**What needs to be done**.
Reproduce each of the following items word for word, with nothing changed.

**The data**.
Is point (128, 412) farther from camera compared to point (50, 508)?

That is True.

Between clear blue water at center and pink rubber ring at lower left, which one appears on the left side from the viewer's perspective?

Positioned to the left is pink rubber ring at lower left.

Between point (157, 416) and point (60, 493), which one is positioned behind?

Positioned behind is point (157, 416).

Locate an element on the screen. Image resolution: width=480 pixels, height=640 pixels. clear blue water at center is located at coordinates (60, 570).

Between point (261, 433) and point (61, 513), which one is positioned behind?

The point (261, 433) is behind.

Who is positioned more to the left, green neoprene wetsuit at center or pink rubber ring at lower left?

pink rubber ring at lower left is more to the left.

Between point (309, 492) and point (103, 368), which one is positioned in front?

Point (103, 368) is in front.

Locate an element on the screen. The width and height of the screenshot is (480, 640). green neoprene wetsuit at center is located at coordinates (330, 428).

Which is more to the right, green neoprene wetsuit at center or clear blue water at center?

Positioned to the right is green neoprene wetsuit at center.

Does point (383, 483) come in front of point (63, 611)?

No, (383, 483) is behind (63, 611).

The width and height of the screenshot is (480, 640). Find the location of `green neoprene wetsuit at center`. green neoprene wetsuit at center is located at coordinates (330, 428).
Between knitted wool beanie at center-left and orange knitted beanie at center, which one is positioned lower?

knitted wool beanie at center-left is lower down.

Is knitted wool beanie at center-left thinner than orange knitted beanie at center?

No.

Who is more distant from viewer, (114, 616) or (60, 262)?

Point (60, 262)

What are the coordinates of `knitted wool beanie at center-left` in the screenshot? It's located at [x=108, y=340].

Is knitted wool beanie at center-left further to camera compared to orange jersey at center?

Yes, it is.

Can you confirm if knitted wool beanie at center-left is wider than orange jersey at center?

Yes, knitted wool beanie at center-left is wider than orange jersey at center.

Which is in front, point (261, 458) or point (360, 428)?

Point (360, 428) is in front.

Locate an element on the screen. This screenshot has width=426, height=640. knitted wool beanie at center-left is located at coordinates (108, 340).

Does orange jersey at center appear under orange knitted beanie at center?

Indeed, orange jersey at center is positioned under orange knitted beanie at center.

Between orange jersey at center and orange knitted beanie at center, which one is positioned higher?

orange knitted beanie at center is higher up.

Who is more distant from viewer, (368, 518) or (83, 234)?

**Task output**.
Is point (128, 412) farther from camera compared to point (50, 508)?

That is True.

Between clear blue water at center and pink rubber ring at lower left, which one appears on the left side from the viewer's perspective?

Positioned to the left is pink rubber ring at lower left.

Between point (157, 416) and point (60, 493), which one is positioned behind?

Positioned behind is point (157, 416).

Locate an element on the screen. Image resolution: width=480 pixels, height=640 pixels. clear blue water at center is located at coordinates (60, 570).

Between point (261, 433) and point (61, 513), which one is positioned behind?

The point (261, 433) is behind.

Who is positioned more to the left, green neoprene wetsuit at center or pink rubber ring at lower left?

pink rubber ring at lower left is more to the left.

Between point (309, 492) and point (103, 368), which one is positioned in front?

Point (103, 368) is in front.

Locate an element on the screen. The width and height of the screenshot is (480, 640). green neoprene wetsuit at center is located at coordinates (330, 428).

Which is more to the right, green neoprene wetsuit at center or clear blue water at center?

Positioned to the right is green neoprene wetsuit at center.

Does point (383, 483) come in front of point (63, 611)?

No, (383, 483) is behind (63, 611).

The width and height of the screenshot is (480, 640). Find the location of `green neoprene wetsuit at center`. green neoprene wetsuit at center is located at coordinates (330, 428).
Between knitted wool beanie at center-left and orange knitted beanie at center, which one is positioned lower?

knitted wool beanie at center-left is lower down.

Is knitted wool beanie at center-left thinner than orange knitted beanie at center?

No.

Who is more distant from viewer, (114, 616) or (60, 262)?

Point (60, 262)

What are the coordinates of `knitted wool beanie at center-left` in the screenshot? It's located at [x=108, y=340].

Is knitted wool beanie at center-left further to camera compared to orange jersey at center?

Yes, it is.

Can you confirm if knitted wool beanie at center-left is wider than orange jersey at center?

Yes, knitted wool beanie at center-left is wider than orange jersey at center.

Which is in front, point (261, 458) or point (360, 428)?

Point (360, 428) is in front.

Locate an element on the screen. This screenshot has width=426, height=640. knitted wool beanie at center-left is located at coordinates (108, 340).

Does orange jersey at center appear under orange knitted beanie at center?

Indeed, orange jersey at center is positioned under orange knitted beanie at center.

Between orange jersey at center and orange knitted beanie at center, which one is positioned higher?

orange knitted beanie at center is higher up.

Who is more distant from viewer, (368, 518) or (83, 234)?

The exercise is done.